Instructions for the task => Drop every image, then reproduce the data exactly as given.

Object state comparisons

◇ ◇ ◇ ◇ ◇ ◇ ◇

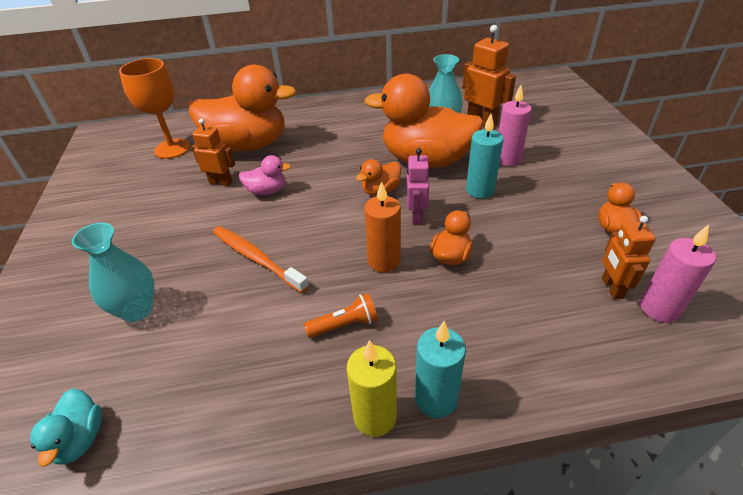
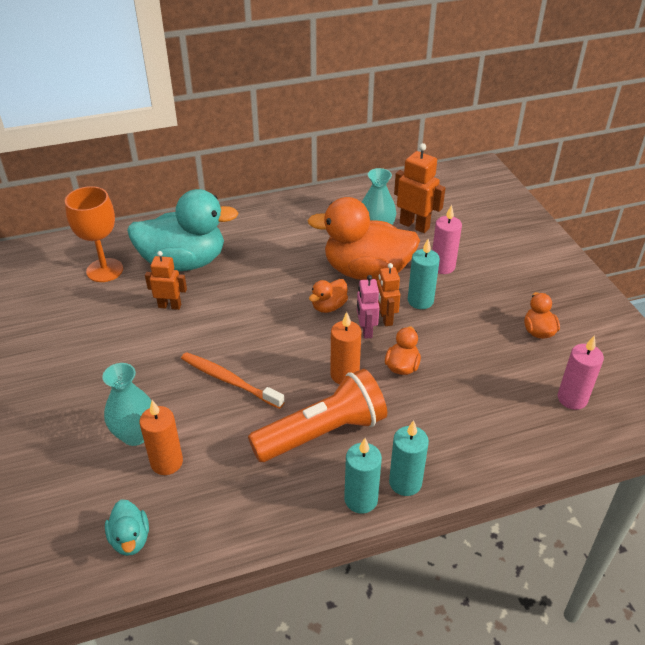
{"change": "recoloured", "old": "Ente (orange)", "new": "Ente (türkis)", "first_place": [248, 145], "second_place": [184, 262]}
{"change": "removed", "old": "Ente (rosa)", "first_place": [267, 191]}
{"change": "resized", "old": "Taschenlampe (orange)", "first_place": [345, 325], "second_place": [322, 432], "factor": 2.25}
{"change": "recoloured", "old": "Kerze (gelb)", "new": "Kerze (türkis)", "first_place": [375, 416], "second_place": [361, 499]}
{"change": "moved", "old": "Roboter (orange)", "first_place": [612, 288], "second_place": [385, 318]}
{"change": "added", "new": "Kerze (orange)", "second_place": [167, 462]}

◇ ◇ ◇ ◇ ◇ ◇ ◇

Exercise solution =>
{"change": "recoloured", "old": "Ente (orange)", "new": "Ente (türkis)", "first_place": [248, 145], "second_place": [184, 262]}
{"change": "removed", "old": "Ente (rosa)", "first_place": [267, 191]}
{"change": "resized", "old": "Taschenlampe (orange)", "first_place": [345, 325], "second_place": [322, 432], "factor": 2.25}
{"change": "recoloured", "old": "Kerze (gelb)", "new": "Kerze (türkis)", "first_place": [375, 416], "second_place": [361, 499]}
{"change": "moved", "old": "Roboter (orange)", "first_place": [612, 288], "second_place": [385, 318]}
{"change": "added", "new": "Kerze (orange)", "second_place": [167, 462]}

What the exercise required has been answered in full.